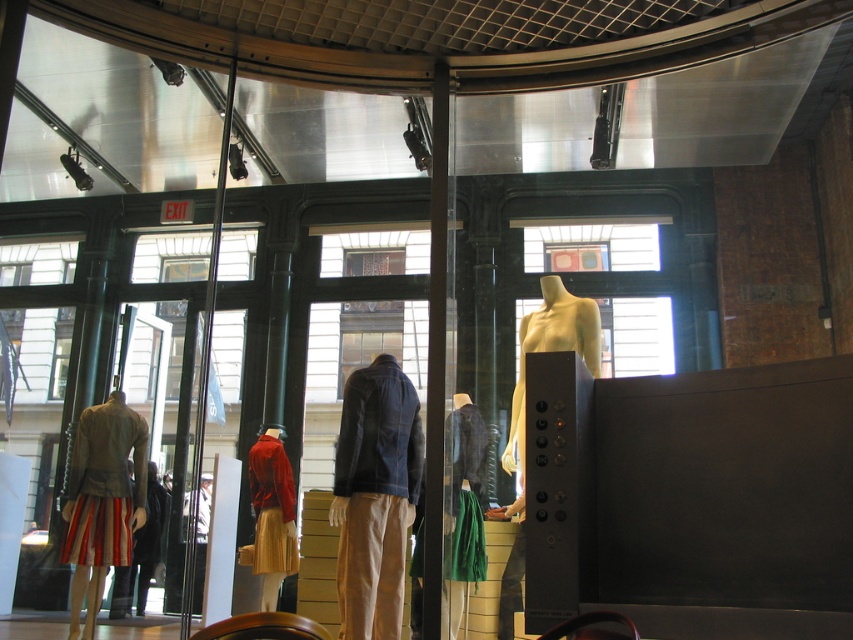
Identify the location of denim jacket at center. (374, 497).

Locate an element on the screen. This screenshot has height=640, width=853. denim jacket at center is located at coordinates (374, 497).

Can you confirm if green fabric skirt at center is positioned to the right of matte yellow mannequin at center?

In fact, green fabric skirt at center is to the left of matte yellow mannequin at center.

Who is more distant from viewer, (x=486, y=429) or (x=512, y=513)?

The point (x=486, y=429) is behind.

This screenshot has height=640, width=853. What do you see at coordinates (462, 508) in the screenshot?
I see `green fabric skirt at center` at bounding box center [462, 508].

Locate an element on the screen. The image size is (853, 640). green fabric skirt at center is located at coordinates pos(462,508).

Is shiny red jacket at center bigger than leather jacket at lower left?

Yes, shiny red jacket at center is bigger than leather jacket at lower left.

Is shiny red jacket at center thinner than leather jacket at lower left?

In fact, shiny red jacket at center might be wider than leather jacket at lower left.

Which is in front, point (283, 564) or point (138, 605)?

Point (283, 564) is in front.

The width and height of the screenshot is (853, 640). In order to click on shiny red jacket at center in this screenshot , I will do `click(271, 515)`.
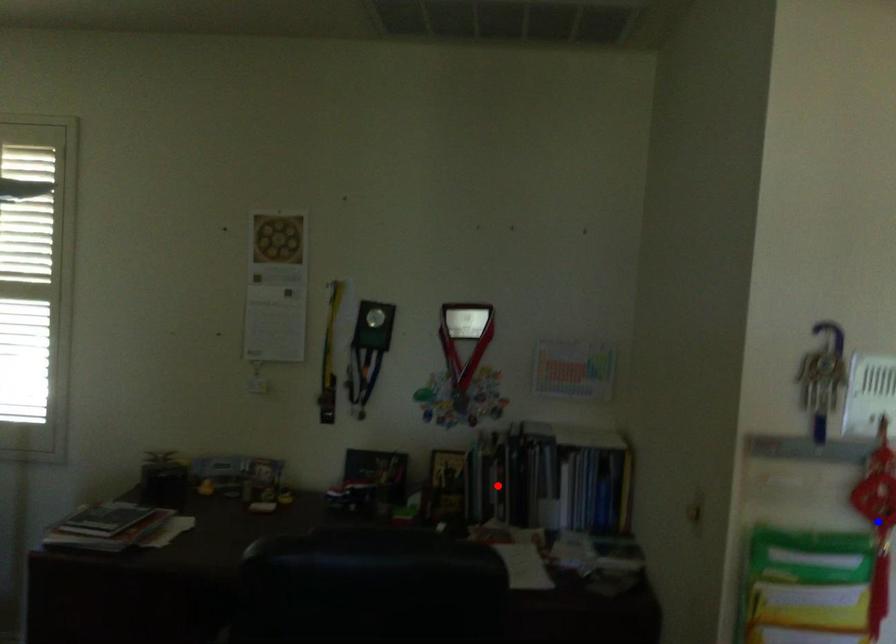
Question: Two points are marked on the image. Which point is closer to the camera?

Choices:
 (A) Blue point is closer.
 (B) Red point is closer.

Answer: (A)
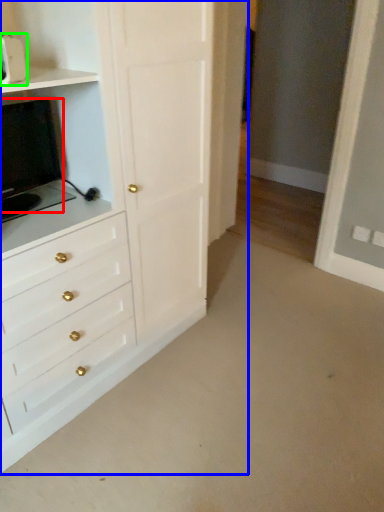
Question: Considering the real-world distances, which object is closest to appliance (highlighted by a red box)? chest of drawers (highlighted by a blue box) or appliance (highlighted by a green box).

Choices:
 (A) chest of drawers
 (B) appliance

Answer: (A)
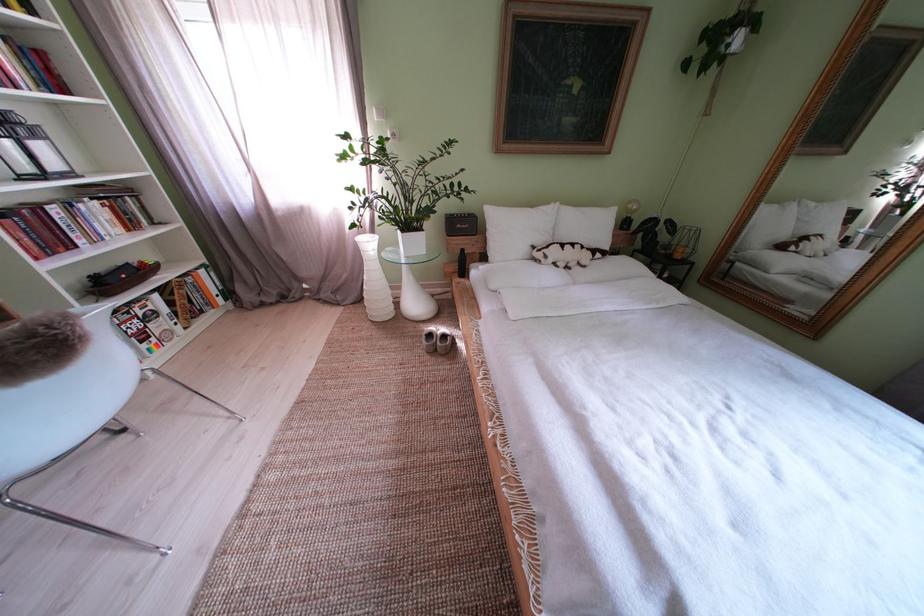
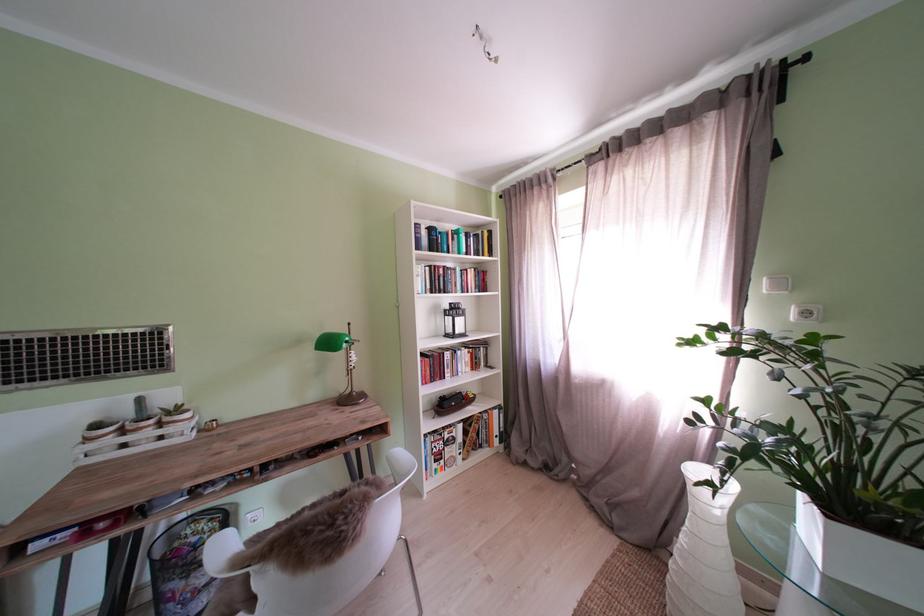
In the second image, find the point that corresponds to [431,201] in the first image.

(909, 446)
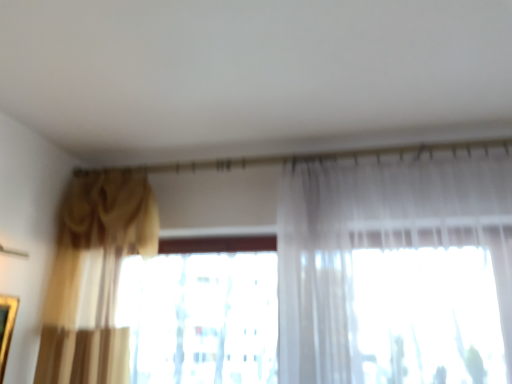
Question: Based on their positions, is gold textured curtain at left located to the left or right of translucent fabric at center?

Choices:
 (A) right
 (B) left

Answer: (B)

Question: Relative to translucent fabric at center, is gold textured curtain at left in front or behind?

Choices:
 (A) front
 (B) behind

Answer: (A)

Question: Is gold textured curtain at left taller or shorter than translucent fabric at center?

Choices:
 (A) short
 (B) tall

Answer: (B)

Question: Would you say translucent fabric at center is inside or outside gold textured curtain at left?

Choices:
 (A) outside
 (B) inside

Answer: (A)

Question: Is translucent fabric at center bigger or smaller than gold textured curtain at left?

Choices:
 (A) small
 (B) big

Answer: (A)

Question: Considering the relative positions of translucent fabric at center and gold textured curtain at left in the image provided, is translucent fabric at center to the left or to the right of gold textured curtain at left?

Choices:
 (A) left
 (B) right

Answer: (B)

Question: Is translucent fabric at center in front of or behind gold textured curtain at left in the image?

Choices:
 (A) behind
 (B) front

Answer: (A)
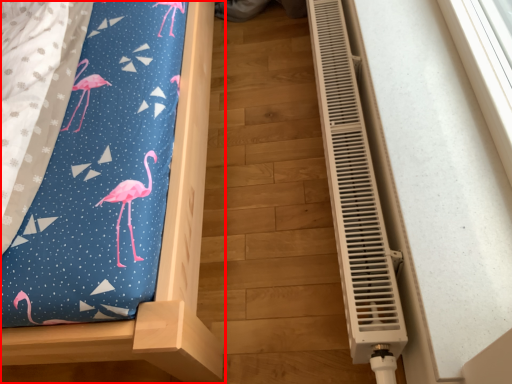
Question: In this image, where is furniture (annotated by the red box) located relative to air conditioning?

Choices:
 (A) left
 (B) right

Answer: (A)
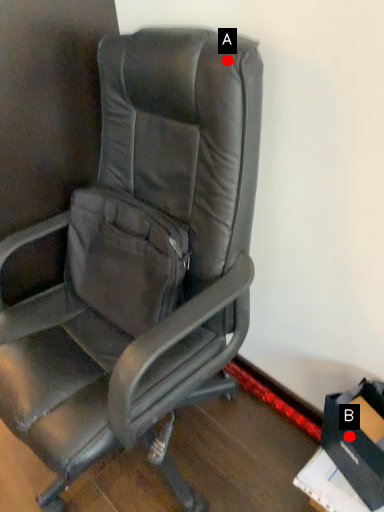
Question: Two points are circled on the image, labeled by A and B beside each circle. Which point appears closest to the camera in this image?

Choices:
 (A) A is closer
 (B) B is closer

Answer: (A)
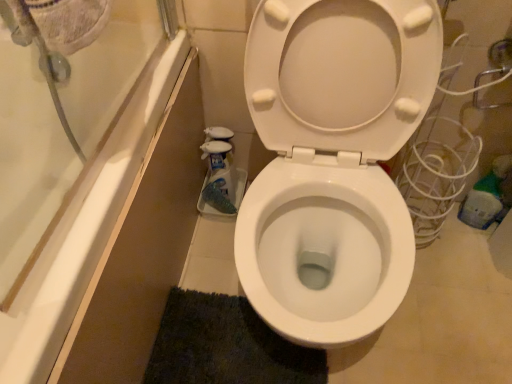
Question: Is there a large distance between white glossy toilet at center and dark blue textured bath mat at lower center?

Choices:
 (A) yes
 (B) no

Answer: (B)

Question: Does white glossy toilet at center have a lesser width compared to dark blue textured bath mat at lower center?

Choices:
 (A) no
 (B) yes

Answer: (A)

Question: From a real-world perspective, is white glossy toilet at center below dark blue textured bath mat at lower center?

Choices:
 (A) no
 (B) yes

Answer: (A)

Question: Is white glossy toilet at center wider than dark blue textured bath mat at lower center?

Choices:
 (A) no
 (B) yes

Answer: (B)

Question: From the image's perspective, would you say white glossy toilet at center is positioned over dark blue textured bath mat at lower center?

Choices:
 (A) no
 (B) yes

Answer: (B)

Question: Is white glossy toilet at center next to dark blue textured bath mat at lower center?

Choices:
 (A) yes
 (B) no

Answer: (B)

Question: Would you say dark blue textured bath mat at lower center is outside white glossy toilet at center?

Choices:
 (A) no
 (B) yes

Answer: (A)

Question: Considering the relative sizes of dark blue textured bath mat at lower center and white glossy toilet at center in the image provided, is dark blue textured bath mat at lower center bigger than white glossy toilet at center?

Choices:
 (A) no
 (B) yes

Answer: (A)

Question: Is dark blue textured bath mat at lower center oriented away from white glossy toilet at center?

Choices:
 (A) no
 (B) yes

Answer: (B)

Question: Is there a large distance between dark blue textured bath mat at lower center and white glossy toilet at center?

Choices:
 (A) no
 (B) yes

Answer: (A)

Question: From a real-world perspective, is dark blue textured bath mat at lower center physically above white glossy toilet at center?

Choices:
 (A) yes
 (B) no

Answer: (B)

Question: Considering the relative sizes of dark blue textured bath mat at lower center and white glossy toilet at center in the image provided, is dark blue textured bath mat at lower center shorter than white glossy toilet at center?

Choices:
 (A) yes
 (B) no

Answer: (A)

Question: Do you think dark blue textured bath mat at lower center is within white glossy toilet at center, or outside of it?

Choices:
 (A) inside
 (B) outside

Answer: (A)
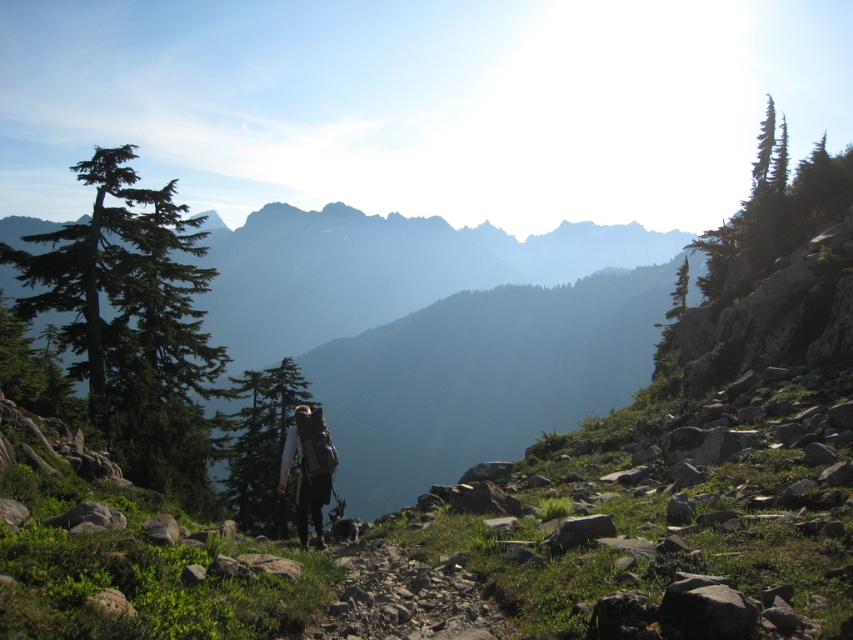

*-*-*

TASK BRIEF:
Copy the listing word for word from its start through the line containing "Point (283, 564) is in front.", including that line, and omit the pictures from your answer.

OUTPUT OF THE EXERCISE:
Identify the location of denim jacket at center. (374, 497).

Locate an element on the screen. This screenshot has height=640, width=853. denim jacket at center is located at coordinates (374, 497).

Can you confirm if green fabric skirt at center is positioned to the right of matte yellow mannequin at center?

In fact, green fabric skirt at center is to the left of matte yellow mannequin at center.

Who is more distant from viewer, (x=486, y=429) or (x=512, y=513)?

The point (x=486, y=429) is behind.

This screenshot has height=640, width=853. What do you see at coordinates (462, 508) in the screenshot?
I see `green fabric skirt at center` at bounding box center [462, 508].

Locate an element on the screen. The image size is (853, 640). green fabric skirt at center is located at coordinates pos(462,508).

Is shiny red jacket at center bigger than leather jacket at lower left?

Yes, shiny red jacket at center is bigger than leather jacket at lower left.

Is shiny red jacket at center thinner than leather jacket at lower left?

In fact, shiny red jacket at center might be wider than leather jacket at lower left.

Which is in front, point (283, 564) or point (138, 605)?

Point (283, 564) is in front.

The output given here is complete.